/---

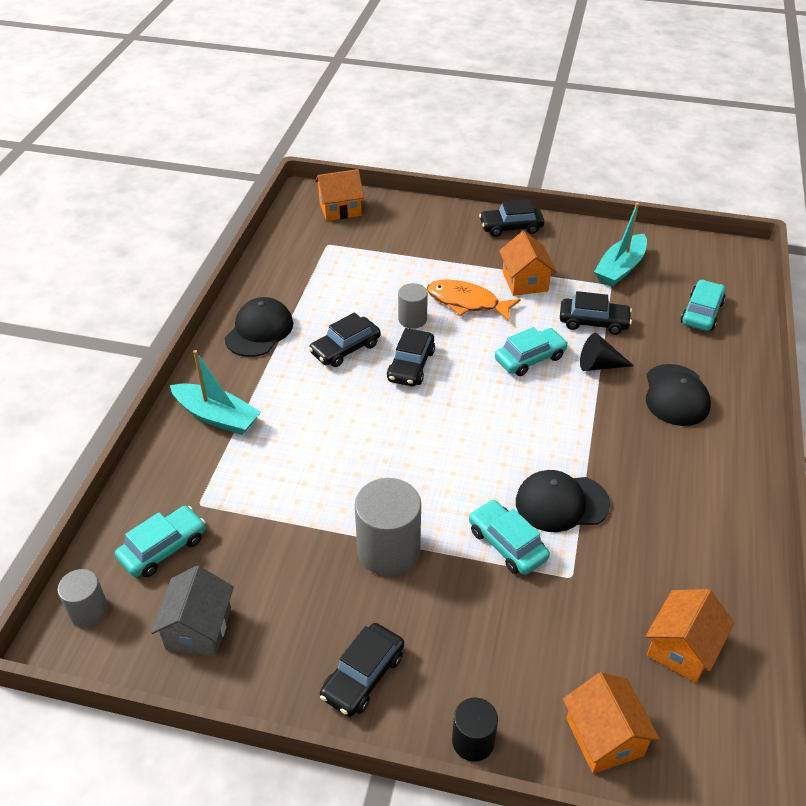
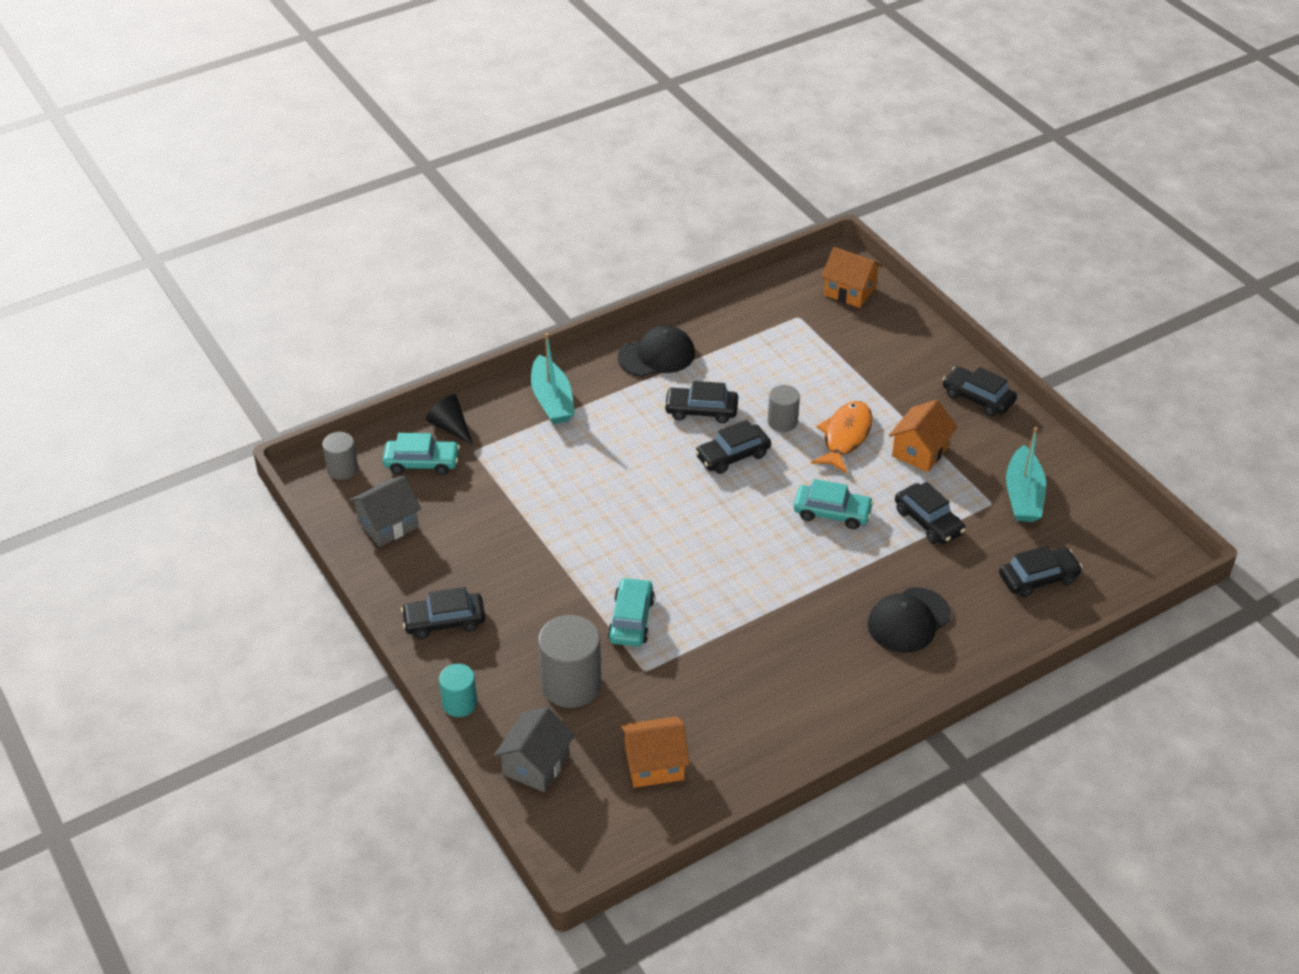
camera: 45 degrees right, 0 degrees up
grey cylinder [355,478,421,576] -> grey cylinder moved to [538,615,601,708]
orange fish [427,280,521,321] -> orange fish turned 45 degrees clockwise [811,401,872,474]
black cylinder [452,698,498,762] -> turquoise cylinder [439,664,477,717]
black cap [516,470,610,532] -> none
orange house [563,672,660,774] -> grey house [494,707,575,792]
black cone [580,333,634,371] -> black cone moved to [426,394,473,445]
turquoise boat [594,203,647,287] -> turquoise boat turned 75 degrees counterclockwise [1006,427,1046,522]
turquoise car [681,280,726,331] -> black car [999,546,1083,598]

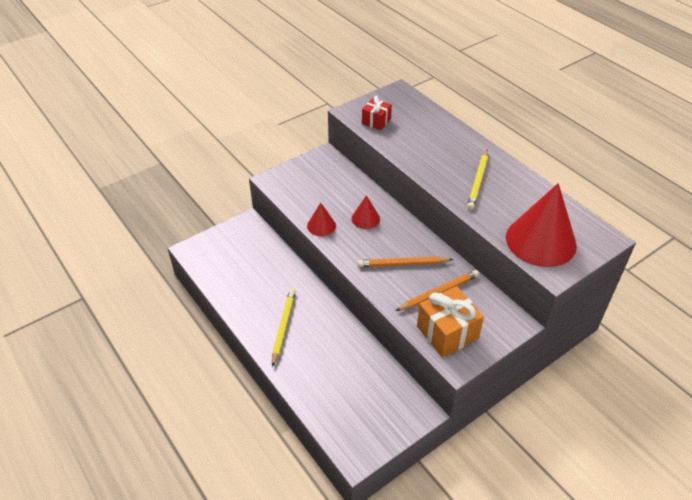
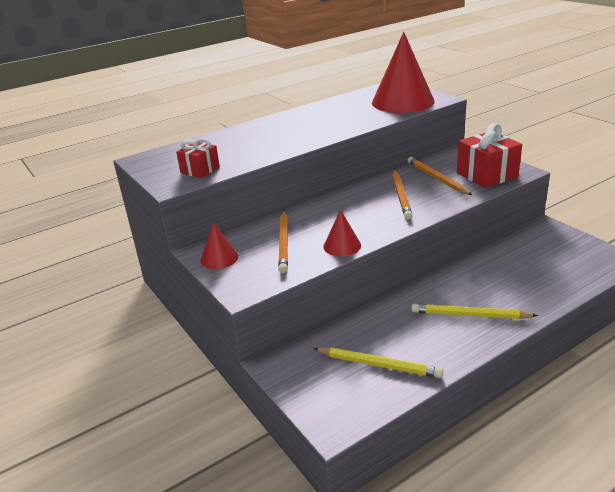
camera: 85 degrees left, 15 degrees down
red cone [351,195,380,229] -> red cone moved to [200,222,238,269]
orange gift [417,286,484,357] -> red gift [457,123,522,188]
yellow pencil [467,150,488,210] -> yellow pencil moved to [313,347,443,378]
none -> orange pencil [278,211,288,273]

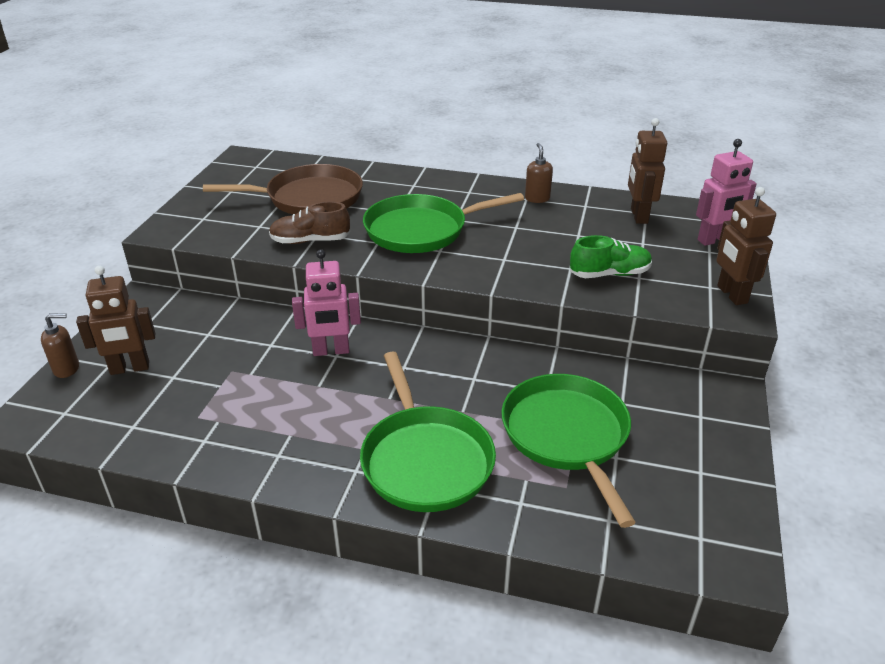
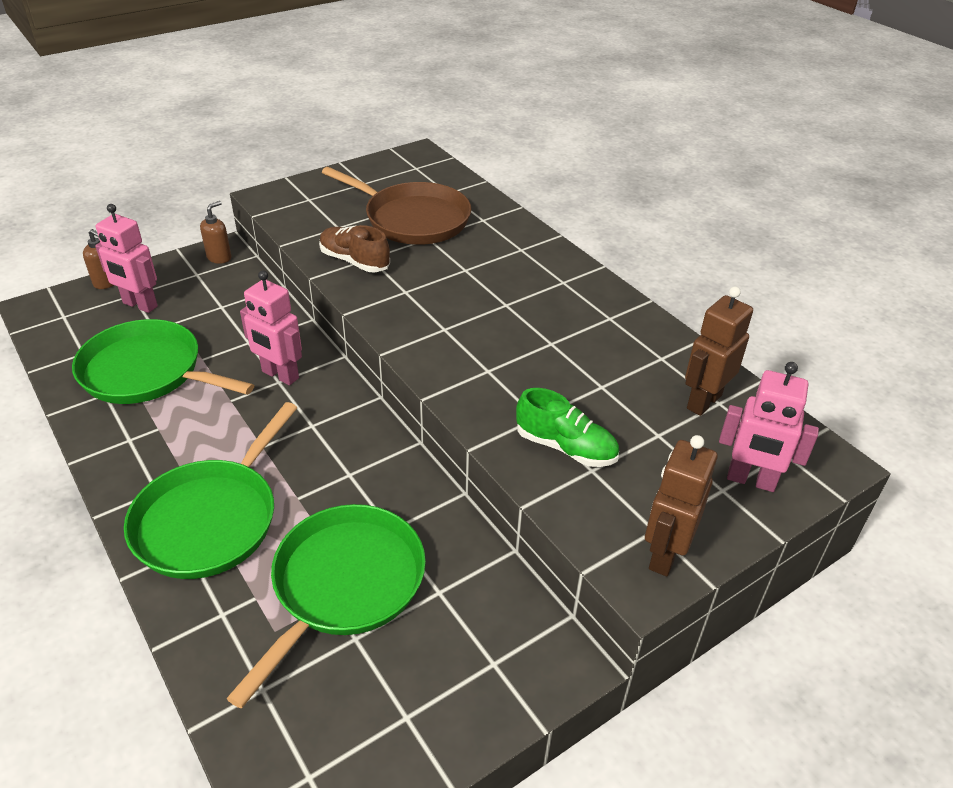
camera: 40 degrees right, 5 degrees up
brown robot [76,265,155,375] -> pink robot [95,204,158,313]
green pan [363,193,524,253] -> green pan moved to [72,319,254,404]
brown soap dispenser [525,143,553,203] -> brown soap dispenser moved to [200,201,231,264]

\---

# EXERCISE INSTRUCTIONS:
Give the listing again exactly, minus its images.

# REPLY TO THE EXERCISE:
camera: 45 degrees right, 0 degrees up
grey cylinder [355,478,421,576] -> grey cylinder moved to [538,615,601,708]
orange fish [427,280,521,321] -> orange fish turned 45 degrees clockwise [811,401,872,474]
black cylinder [452,698,498,762] -> turquoise cylinder [439,664,477,717]
black cap [516,470,610,532] -> none
orange house [563,672,660,774] -> grey house [494,707,575,792]
black cone [580,333,634,371] -> black cone moved to [426,394,473,445]
turquoise boat [594,203,647,287] -> turquoise boat turned 75 degrees counterclockwise [1006,427,1046,522]
turquoise car [681,280,726,331] -> black car [999,546,1083,598]

camera: 85 degrees left, 15 degrees down
red cone [351,195,380,229] -> red cone moved to [200,222,238,269]
orange gift [417,286,484,357] -> red gift [457,123,522,188]
yellow pencil [467,150,488,210] -> yellow pencil moved to [313,347,443,378]
none -> orange pencil [278,211,288,273]

camera: 40 degrees right, 5 degrees up
brown robot [76,265,155,375] -> pink robot [95,204,158,313]
green pan [363,193,524,253] -> green pan moved to [72,319,254,404]
brown soap dispenser [525,143,553,203] -> brown soap dispenser moved to [200,201,231,264]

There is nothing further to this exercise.